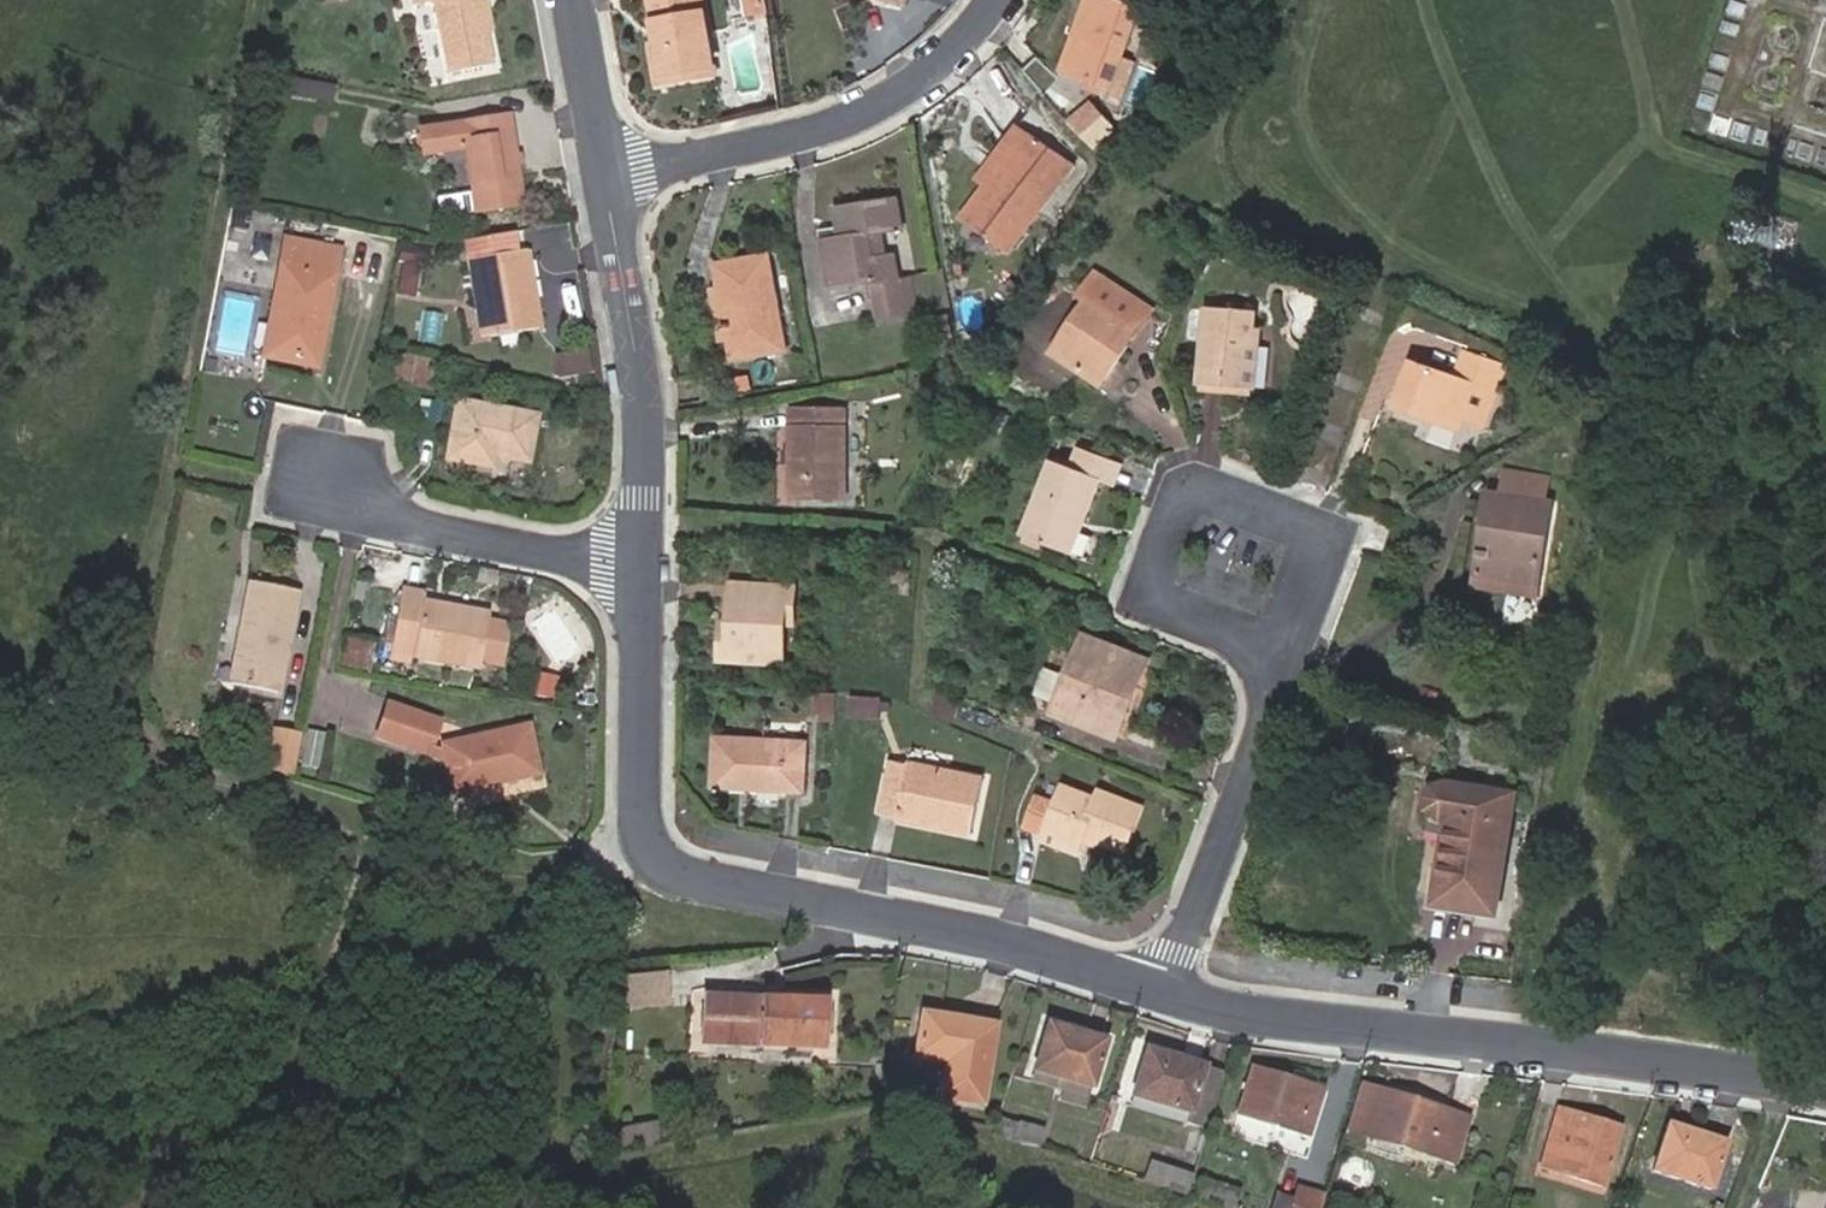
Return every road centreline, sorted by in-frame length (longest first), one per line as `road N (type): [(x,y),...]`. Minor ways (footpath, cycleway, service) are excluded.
road 1 (residential): [(648,584),(655,867),(1168,992)]
road 2 (residential): [(1168,992),(1825,1081)]
road 3 (residential): [(1008,0),(994,33),(878,114),(606,173)]
road 4 (residential): [(1286,660),(1333,535),(1188,474),(1147,594)]
road 5 (residential): [(606,173),(642,357),(648,584)]
road 6 (residential): [(648,584),(294,501)]
road 7 (residential): [(1168,992),(1286,660)]
road 8 (residential): [(584,0),(606,173)]
road 9 (residential): [(1147,594),(1286,660)]

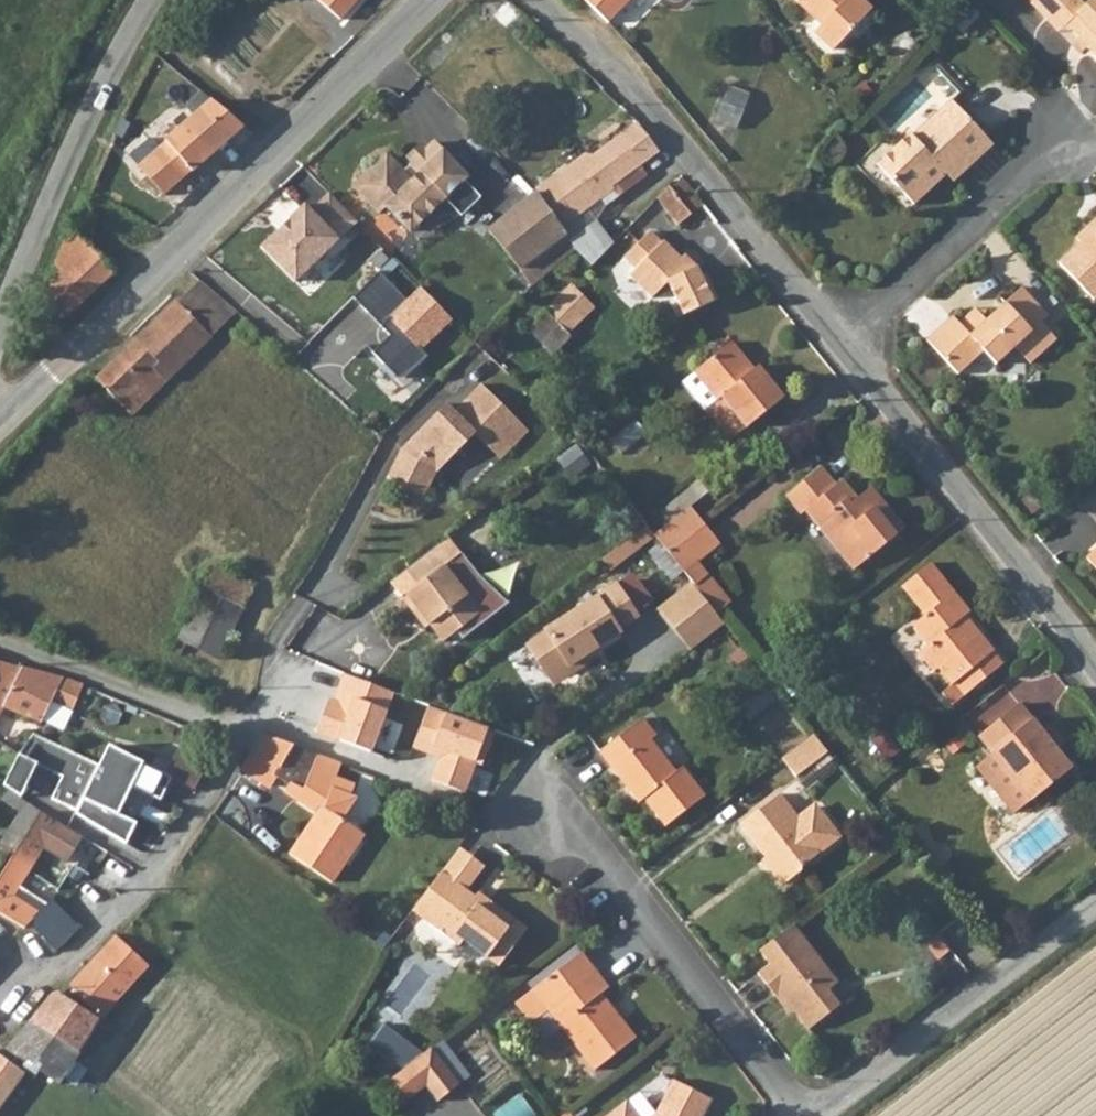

What to produce:
The pictures stay out of the copy. Set down the entries above precisely.

Result for this exercise:
Return every road centreline, sorted by in-frame length (longest first), one per line as `road N (type): [(x,y),...]`. Minor ways (footpath, cycleway, service) are excluded.
road 1 (residential): [(648,584),(655,867),(1168,992)]
road 2 (residential): [(1168,992),(1825,1081)]
road 3 (residential): [(1008,0),(994,33),(878,114),(606,173)]
road 4 (residential): [(1286,660),(1333,535),(1188,474),(1147,594)]
road 5 (residential): [(606,173),(642,357),(648,584)]
road 6 (residential): [(648,584),(294,501)]
road 7 (residential): [(1168,992),(1286,660)]
road 8 (residential): [(584,0),(606,173)]
road 9 (residential): [(1147,594),(1286,660)]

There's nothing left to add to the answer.